**TASK DESCRIPTION:** You are to retype exactly the line with "R1: 22k (AGND, N15) -> 22k (AGND, VA)" and every line after it in the entries below.

**EXTRACTED MATERIAL:**
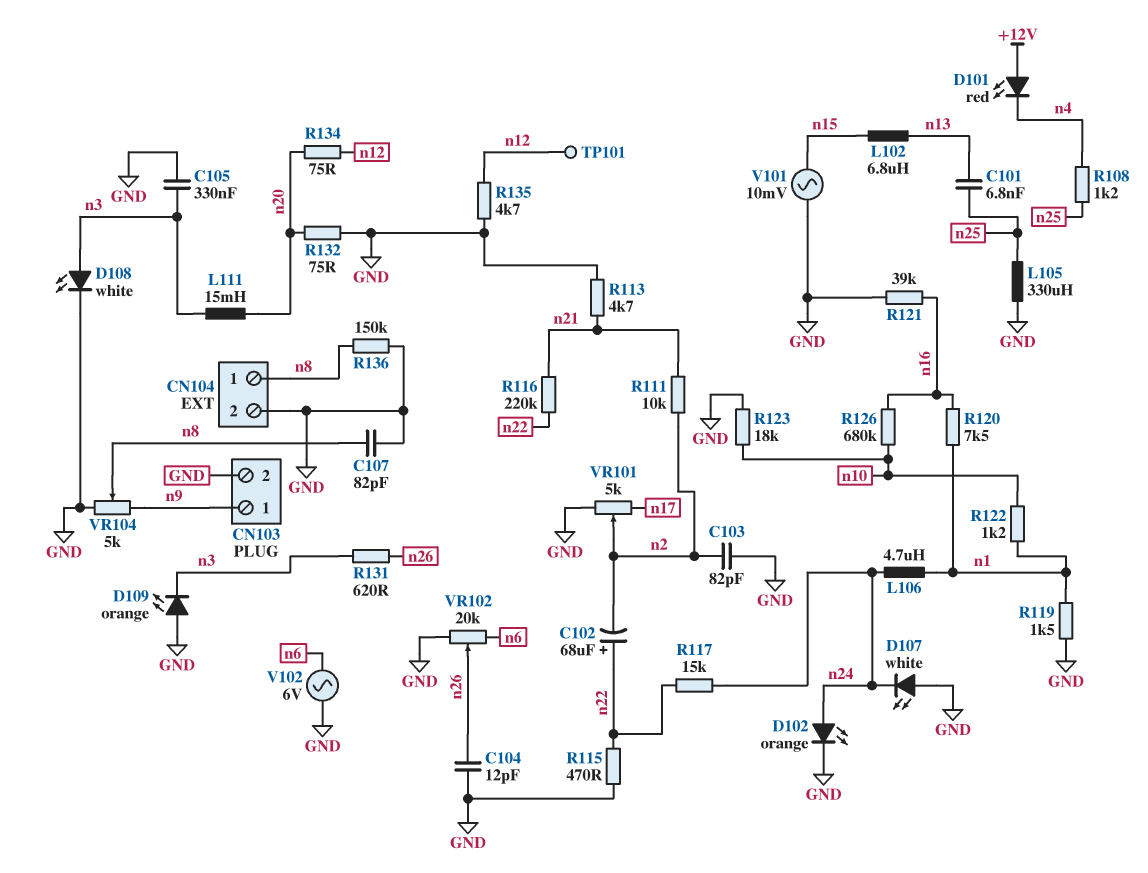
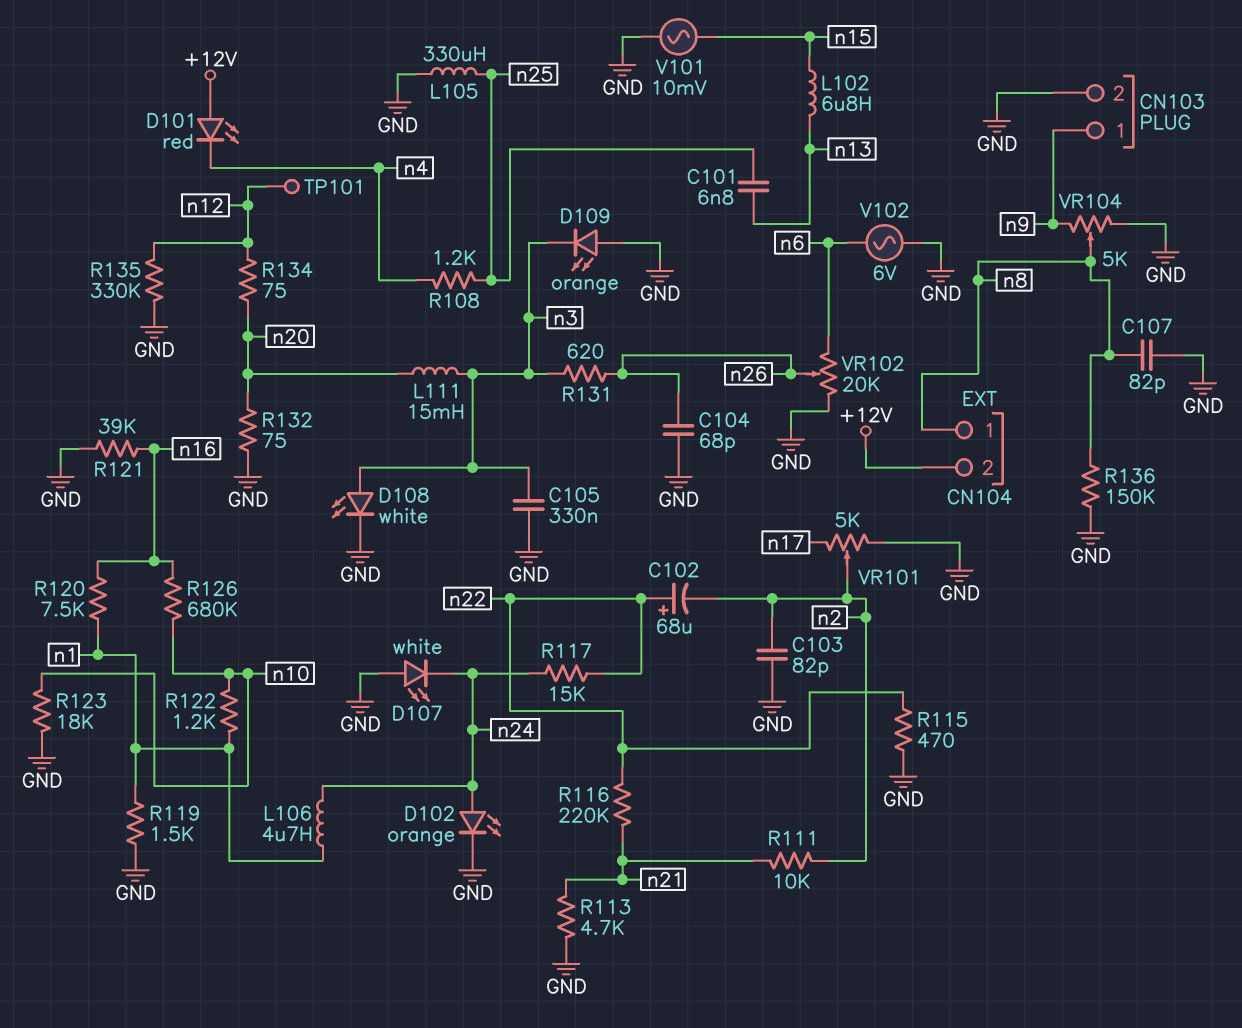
C104: 12pF (GND, n26) -> 68pF (GND, n26)
CN104 pin 2: GND -> +12V
R135: 4.7k (GND, n12) -> 330k (GND, n12)

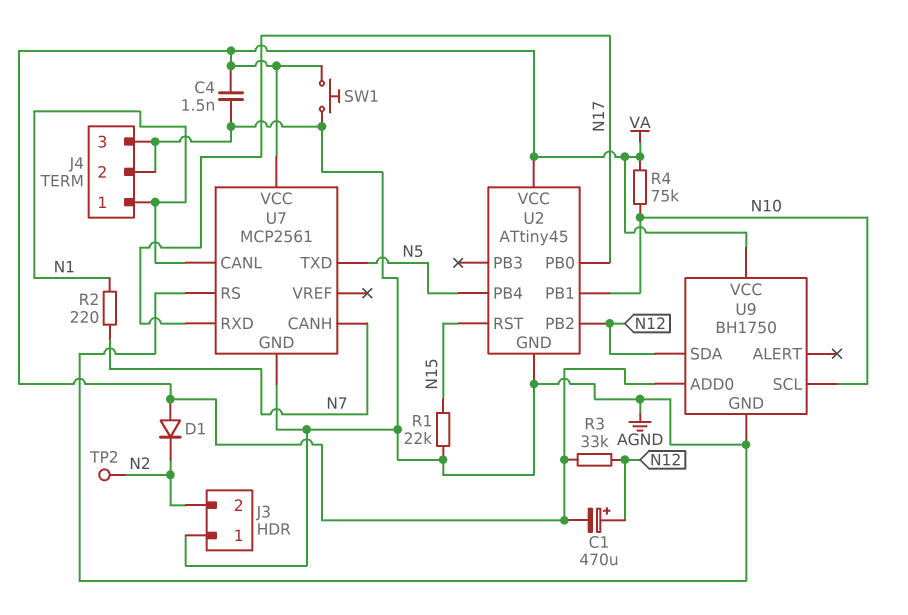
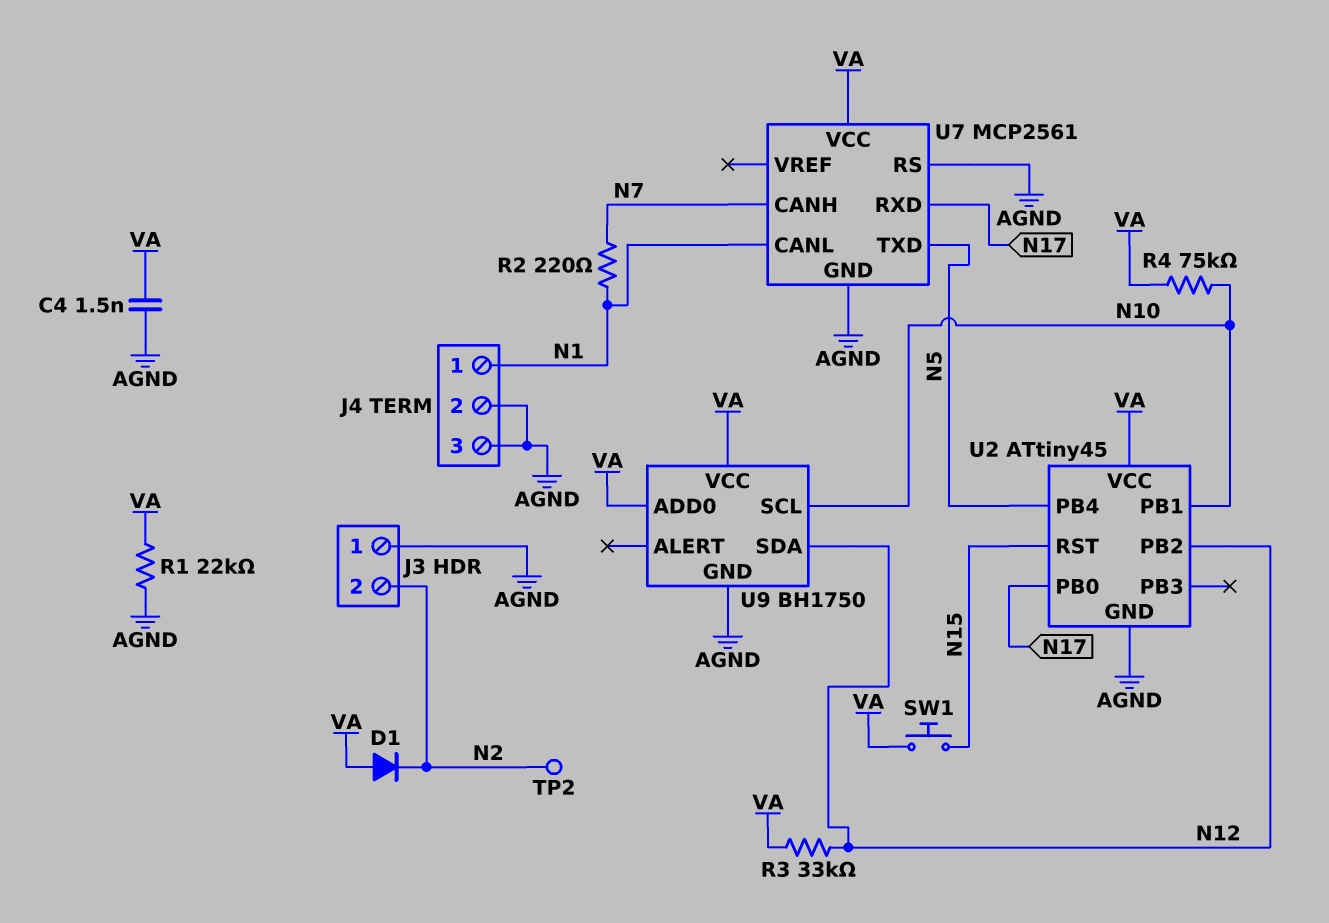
C1: 470uF (plus N12, minus VA) -> none
R1: 22k (AGND, N15) -> 22k (AGND, VA)
SW1: button (AGND, VA) -> button (N15, VA)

**OUTPUT BELOW:**
R1: 22k (AGND, N15) -> 22k (AGND, VA)
SW1: button (AGND, VA) -> button (N15, VA)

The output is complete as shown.